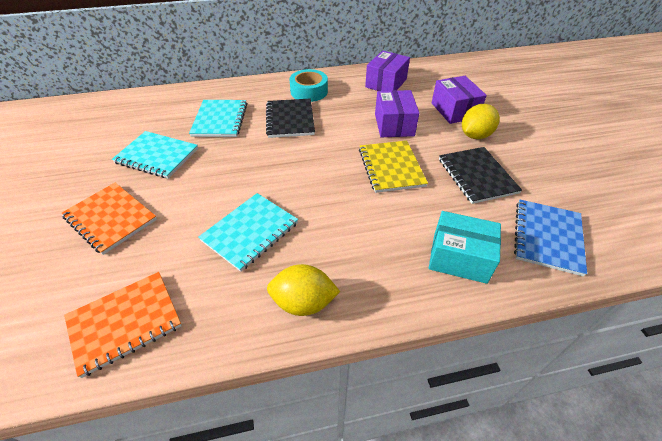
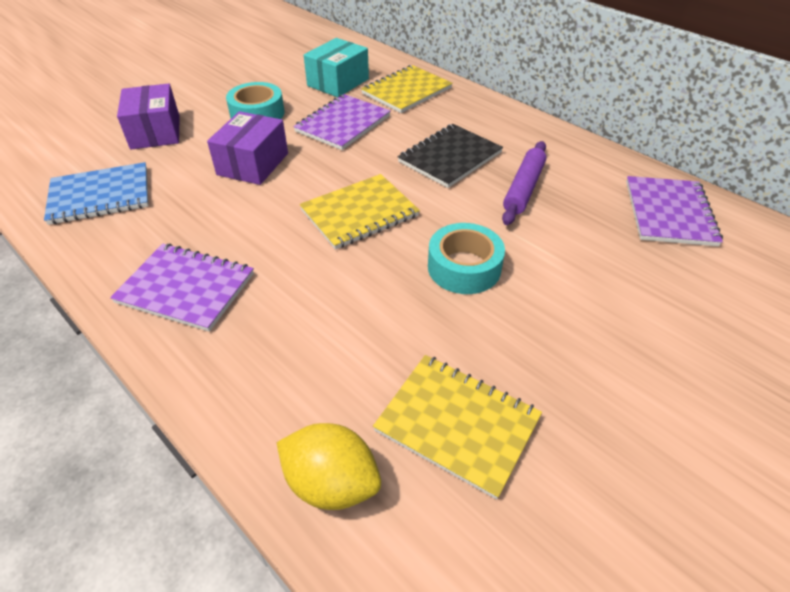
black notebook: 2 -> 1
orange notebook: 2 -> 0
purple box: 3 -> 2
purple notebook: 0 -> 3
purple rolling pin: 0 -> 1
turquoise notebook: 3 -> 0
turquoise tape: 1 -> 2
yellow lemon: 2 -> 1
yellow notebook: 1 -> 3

··········

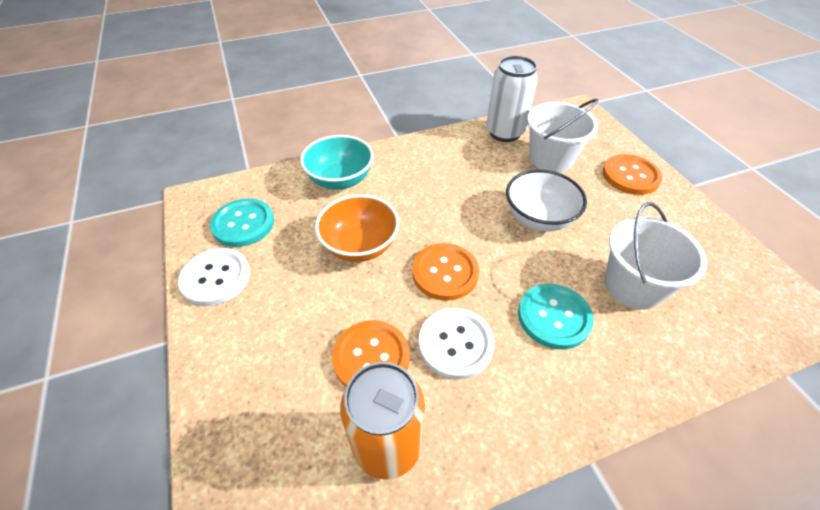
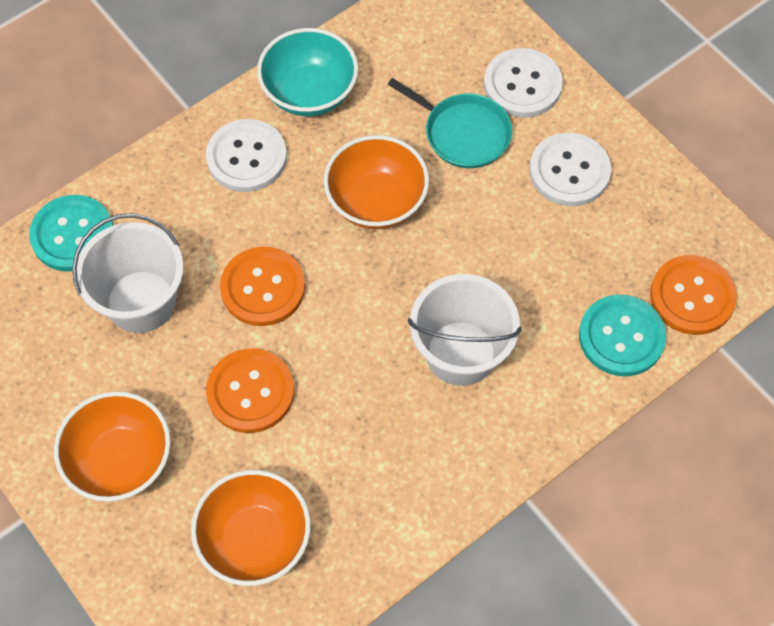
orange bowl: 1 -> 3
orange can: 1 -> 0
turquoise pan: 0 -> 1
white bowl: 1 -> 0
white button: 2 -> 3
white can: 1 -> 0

··········

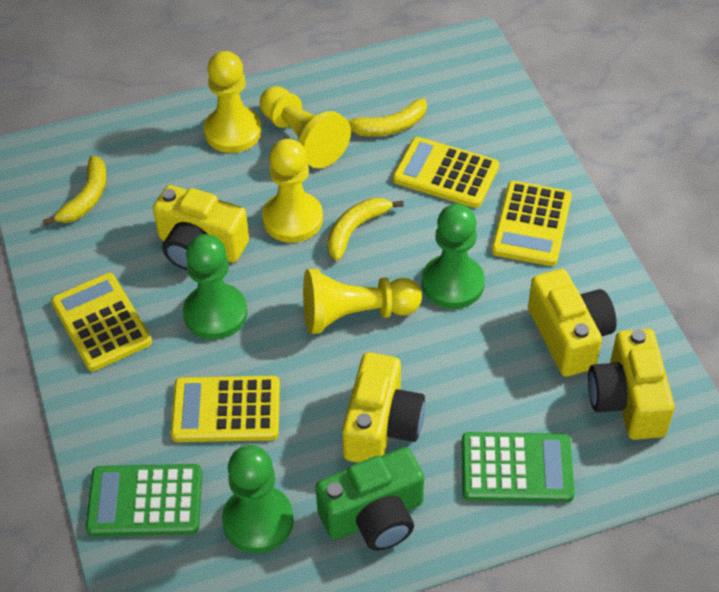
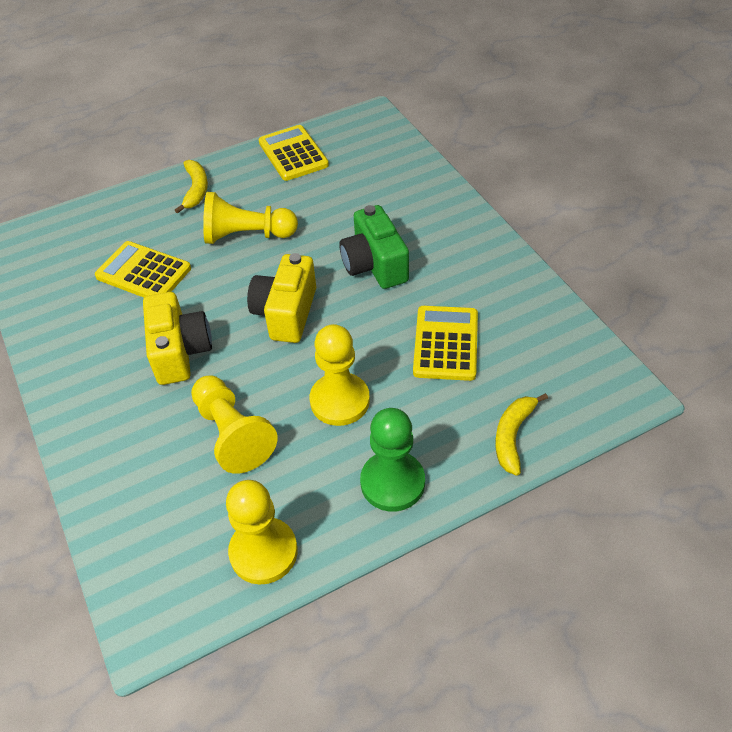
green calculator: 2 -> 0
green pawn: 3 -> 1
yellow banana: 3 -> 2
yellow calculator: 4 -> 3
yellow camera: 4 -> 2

··········

→ **What is expected**:
Above are the records. Print exactly, and only, the lines from the line with "black notebook: 2 -> 1" to the line with "yellow notebook: 1 -> 3", both inclusive.

→ **Answer area**:
black notebook: 2 -> 1
orange notebook: 2 -> 0
purple box: 3 -> 2
purple notebook: 0 -> 3
purple rolling pin: 0 -> 1
turquoise notebook: 3 -> 0
turquoise tape: 1 -> 2
yellow lemon: 2 -> 1
yellow notebook: 1 -> 3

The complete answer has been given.